[Start of Attachment]

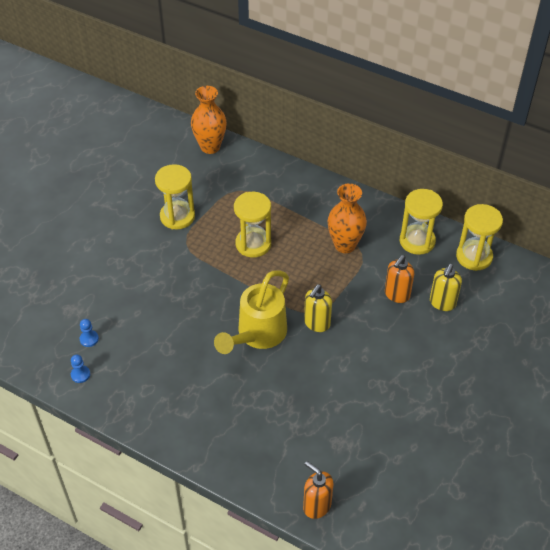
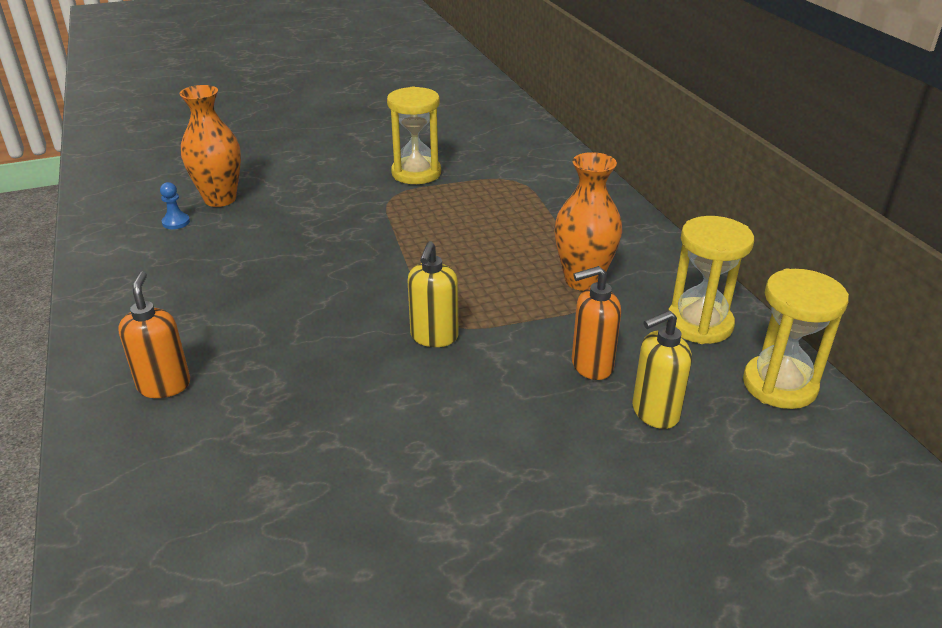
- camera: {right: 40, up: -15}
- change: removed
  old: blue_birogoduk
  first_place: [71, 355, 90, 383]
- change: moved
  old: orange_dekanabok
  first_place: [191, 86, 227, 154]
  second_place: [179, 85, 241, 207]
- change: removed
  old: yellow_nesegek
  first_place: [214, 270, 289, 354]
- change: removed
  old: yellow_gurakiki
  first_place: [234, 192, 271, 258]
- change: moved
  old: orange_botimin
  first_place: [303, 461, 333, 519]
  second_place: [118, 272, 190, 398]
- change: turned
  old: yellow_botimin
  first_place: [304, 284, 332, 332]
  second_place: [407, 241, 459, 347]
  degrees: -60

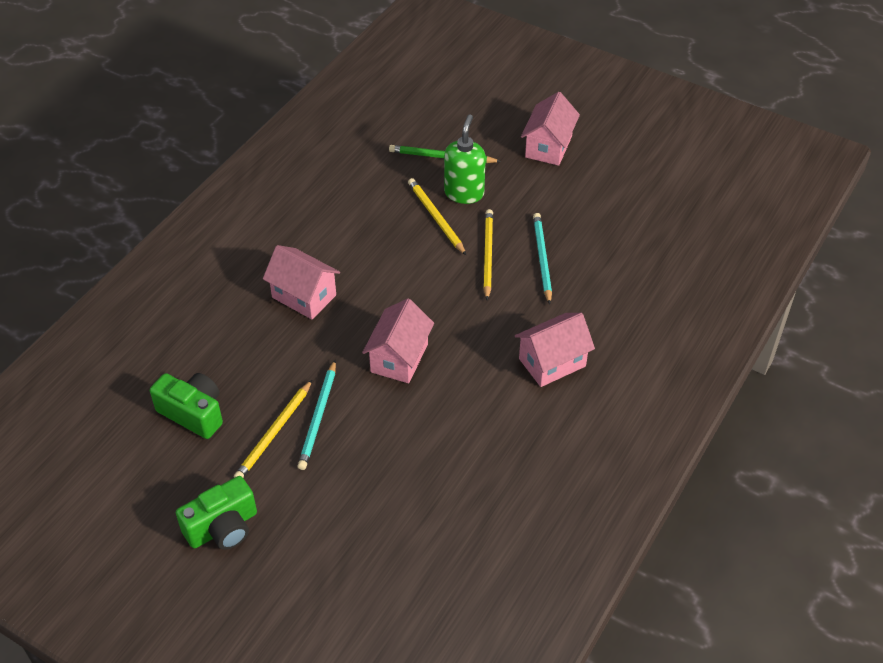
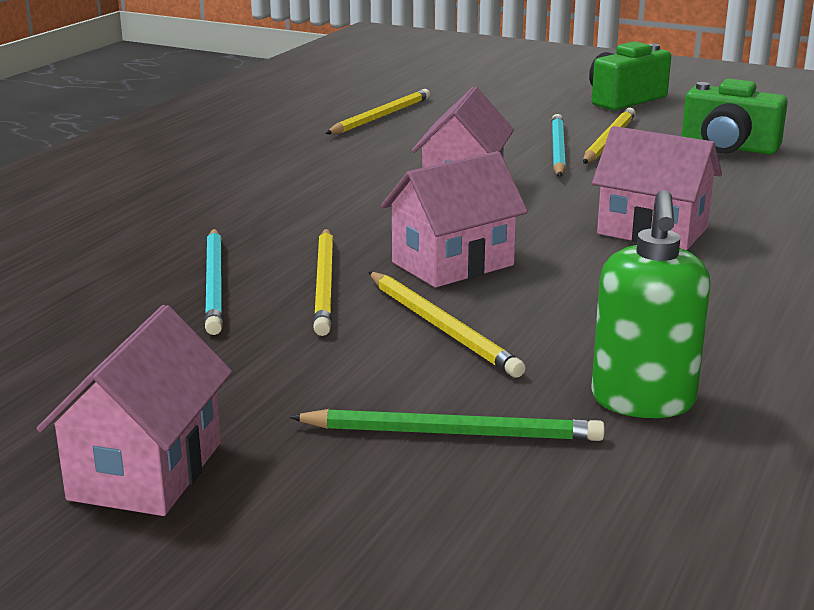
- camera: {right: 175, up: -25}
- change: moved
  old: green_botimin
  first_place: [444, 114, 486, 204]
  second_place: [591, 190, 710, 418]
- change: moved
  old: pink_begifemox
  first_place: [515, 313, 595, 387]
  second_place: [381, 151, 528, 288]
- change: added
  new: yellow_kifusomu
  second_place: [325, 89, 430, 134]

[End of Attachment]

Go through the material above and retype every line exactly, without the images.

**Solution for this task:**
- camera: {right: 40, up: -15}
- change: removed
  old: blue_birogoduk
  first_place: [71, 355, 90, 383]
- change: moved
  old: orange_dekanabok
  first_place: [191, 86, 227, 154]
  second_place: [179, 85, 241, 207]
- change: removed
  old: yellow_nesegek
  first_place: [214, 270, 289, 354]
- change: removed
  old: yellow_gurakiki
  first_place: [234, 192, 271, 258]
- change: moved
  old: orange_botimin
  first_place: [303, 461, 333, 519]
  second_place: [118, 272, 190, 398]
- change: turned
  old: yellow_botimin
  first_place: [304, 284, 332, 332]
  second_place: [407, 241, 459, 347]
  degrees: -60

- camera: {right: 175, up: -25}
- change: moved
  old: green_botimin
  first_place: [444, 114, 486, 204]
  second_place: [591, 190, 710, 418]
- change: moved
  old: pink_begifemox
  first_place: [515, 313, 595, 387]
  second_place: [381, 151, 528, 288]
- change: added
  new: yellow_kifusomu
  second_place: [325, 89, 430, 134]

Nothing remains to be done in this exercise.